» What the task requires
Without the pictures, set down every line of the data exactly.

(Object transformation records)

+===+

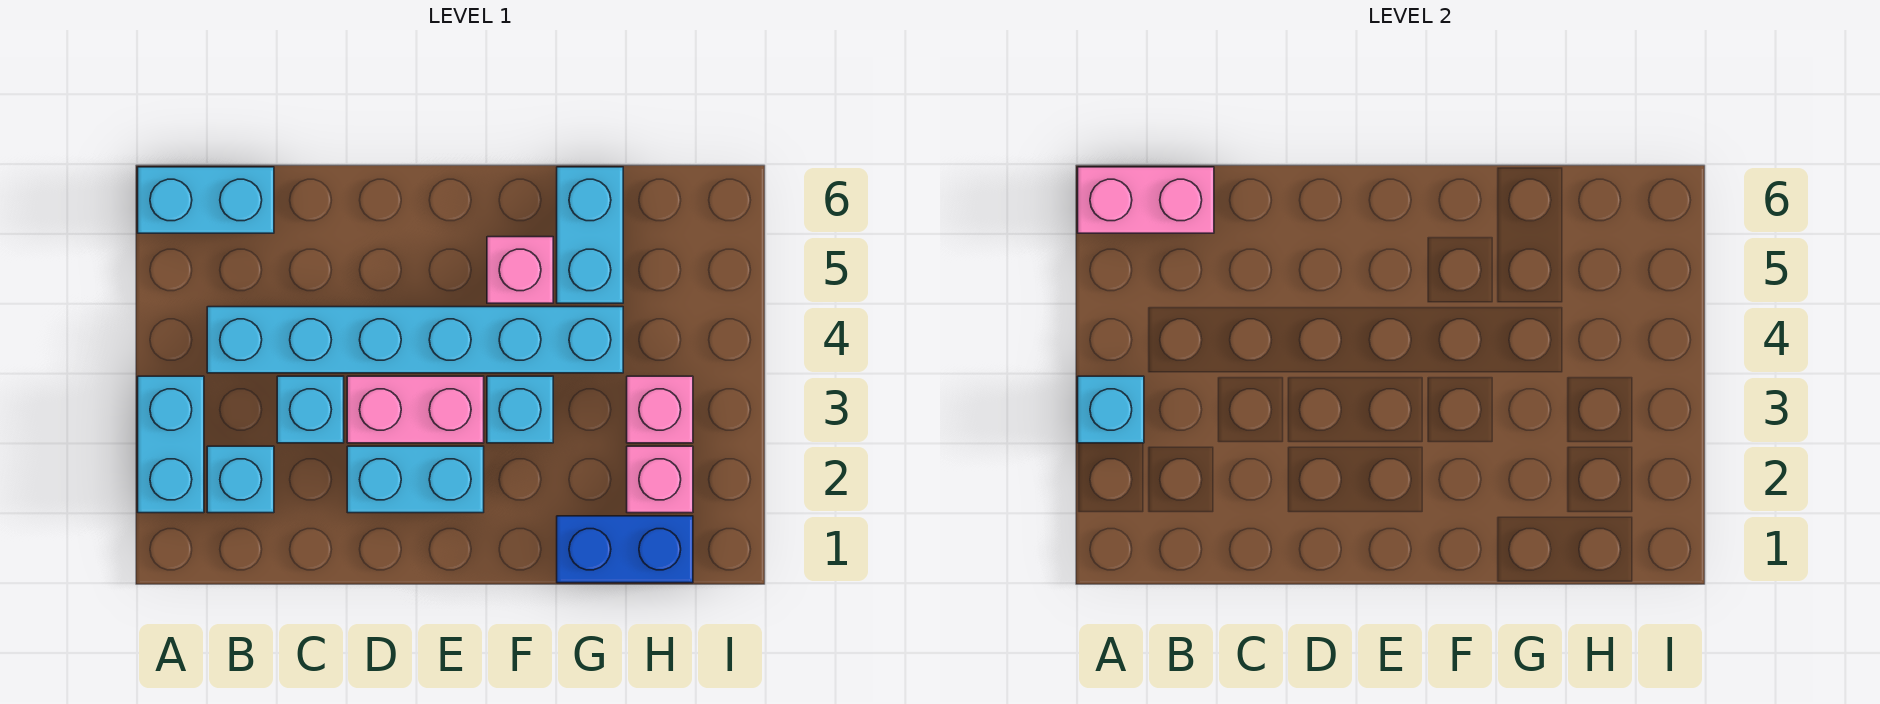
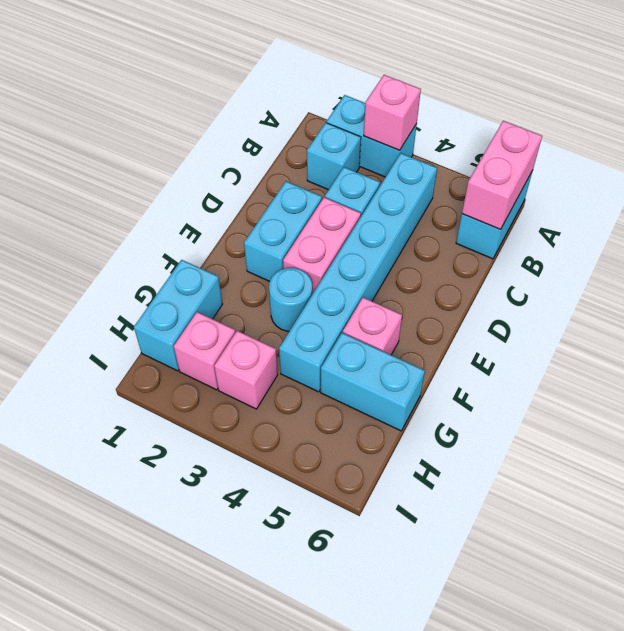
cyan brick A3 level 2 -> pink brick A3 level 2
cyan brick F3 level 1 -> cyan round brick F3 level 1
blue brick G1:H1 level 1 -> cyan brick G1:H1 level 1

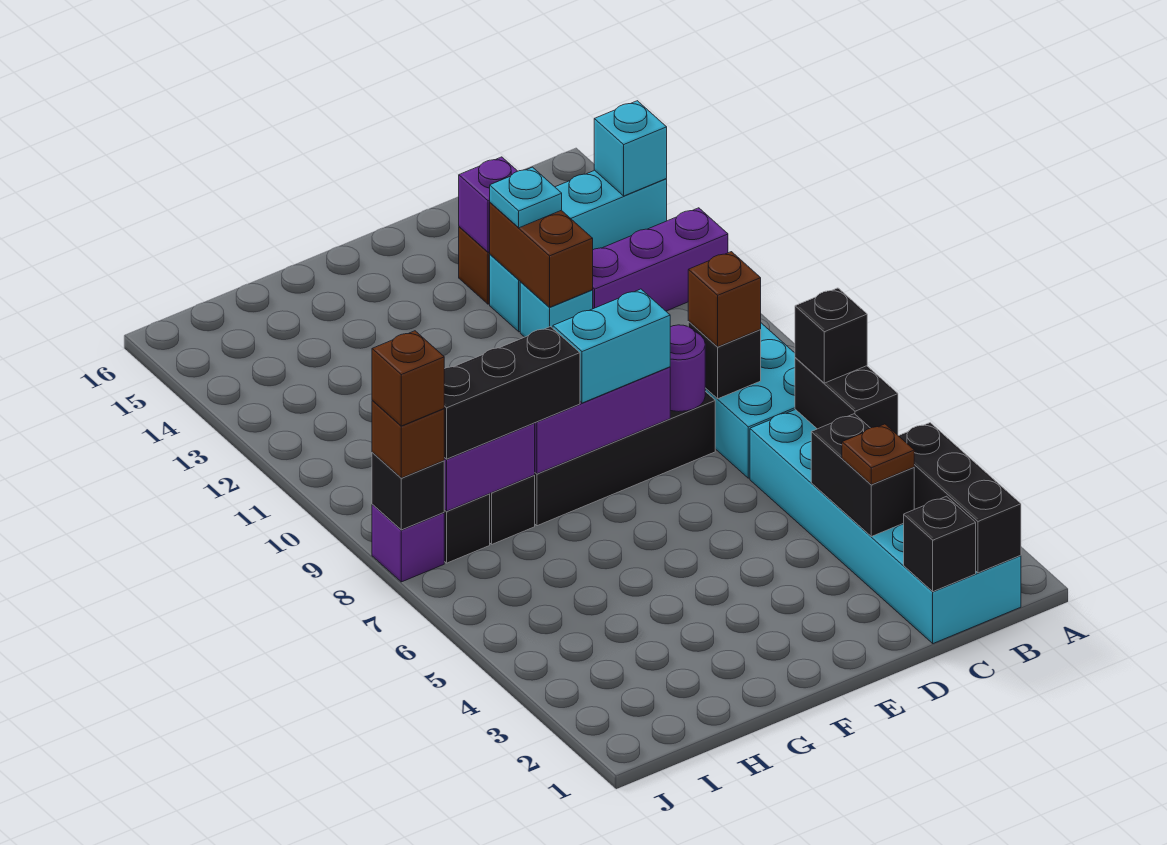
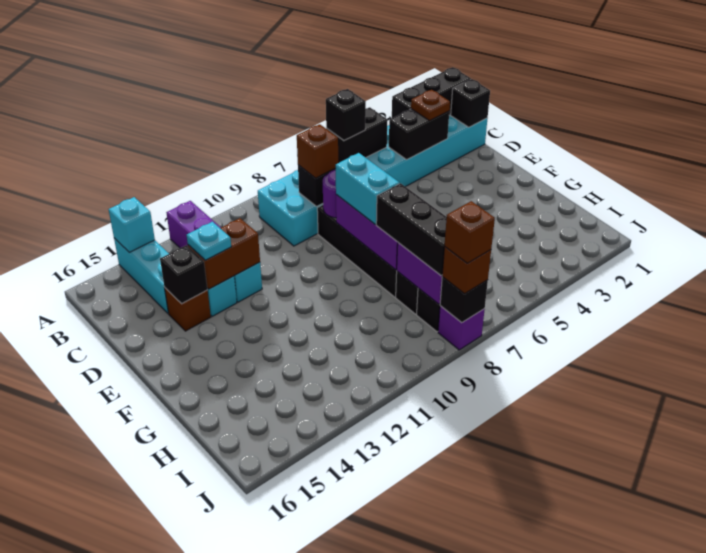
purple brick D14 level 2 -> black brick D14 level 2

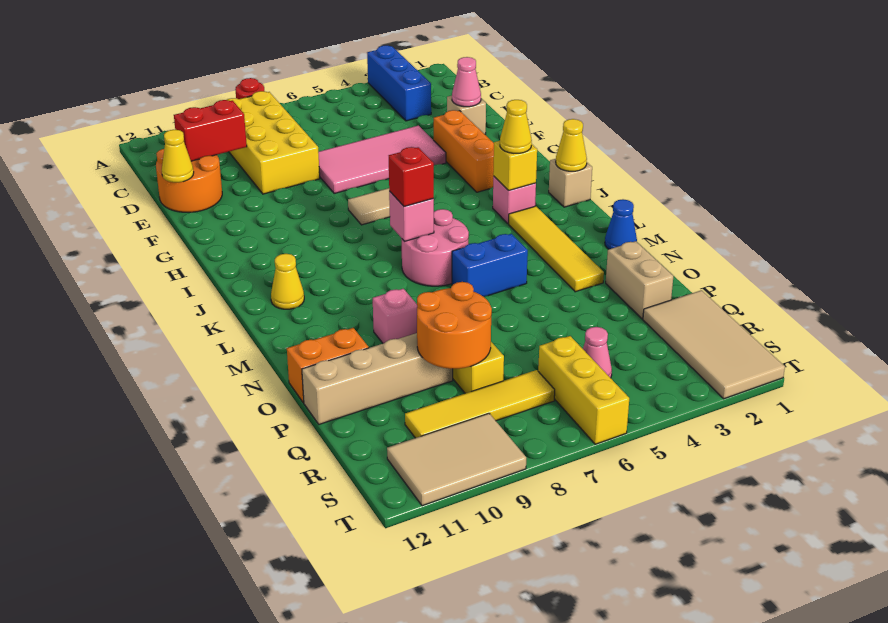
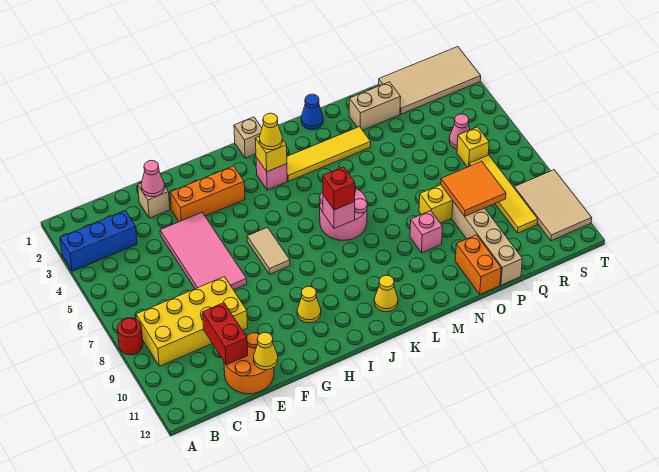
yellow cone J1 level 2 -> yellow cone H10 level 1
blue brick M5:M6 level 1 -> none
orange round brick P8:Q9 level 2 -> orange tile P8:Q9 level 2
yellow brick R6:T6 level 1 -> yellow brick R6 level 1

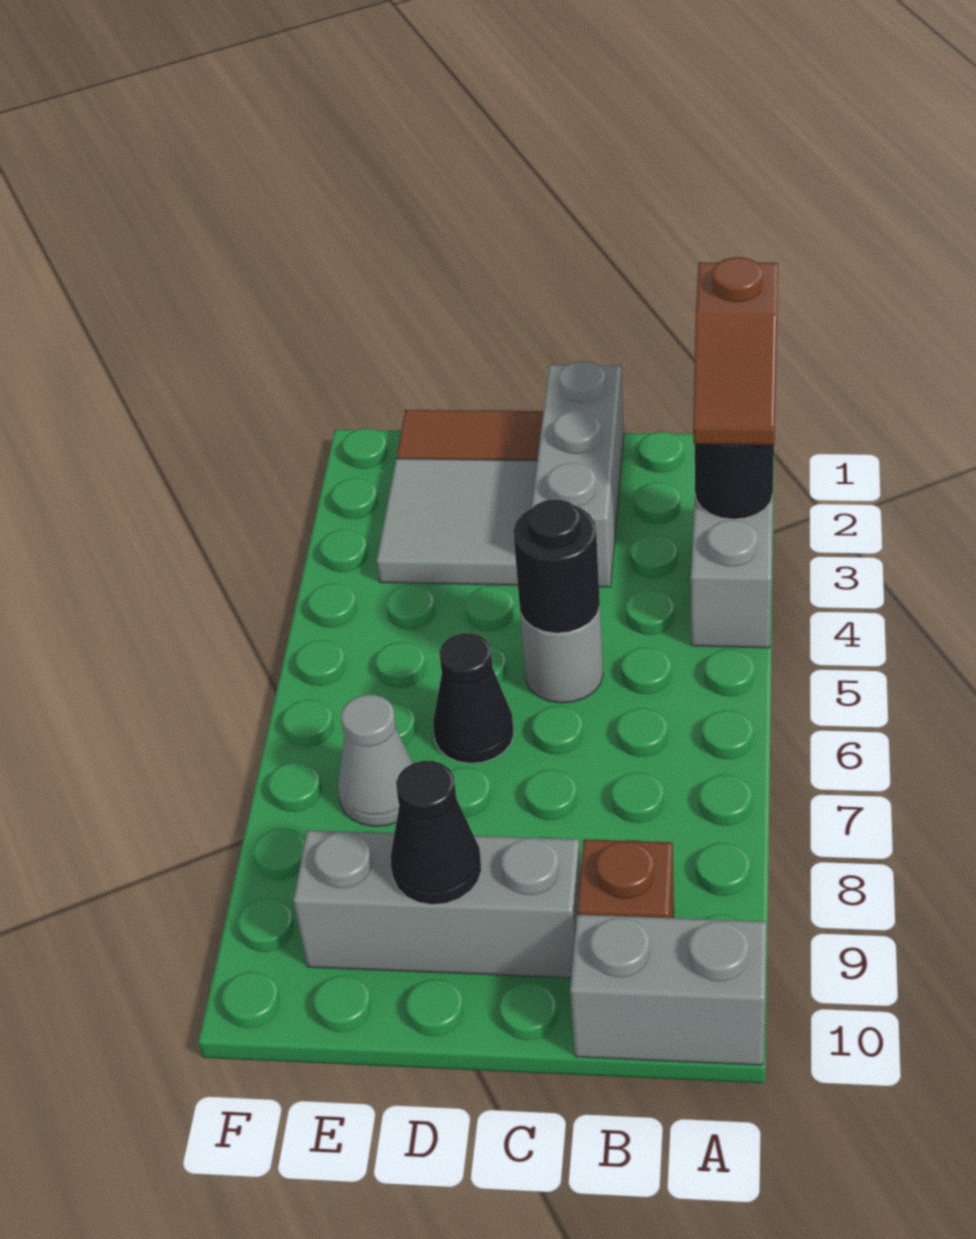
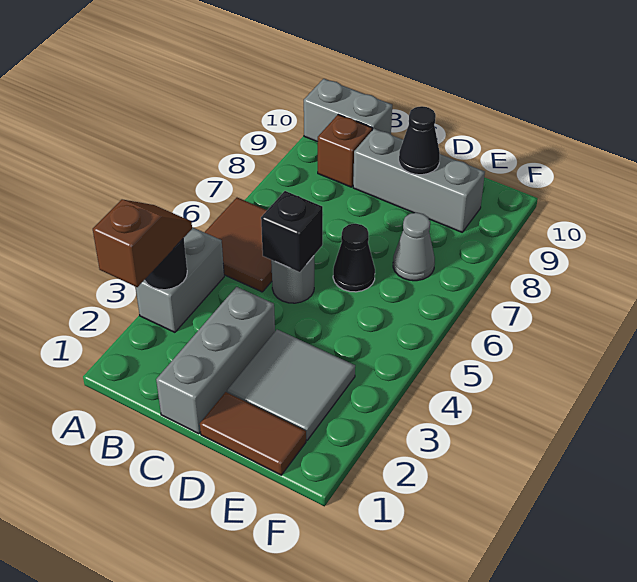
none -> brown tile A5:B6 level 1
black round brick C5 level 2 -> black brick C5 level 2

+===+

» Response for this exercise
cyan brick A3 level 2 -> pink brick A3 level 2
cyan brick F3 level 1 -> cyan round brick F3 level 1
blue brick G1:H1 level 1 -> cyan brick G1:H1 level 1

purple brick D14 level 2 -> black brick D14 level 2

yellow cone J1 level 2 -> yellow cone H10 level 1
blue brick M5:M6 level 1 -> none
orange round brick P8:Q9 level 2 -> orange tile P8:Q9 level 2
yellow brick R6:T6 level 1 -> yellow brick R6 level 1

none -> brown tile A5:B6 level 1
black round brick C5 level 2 -> black brick C5 level 2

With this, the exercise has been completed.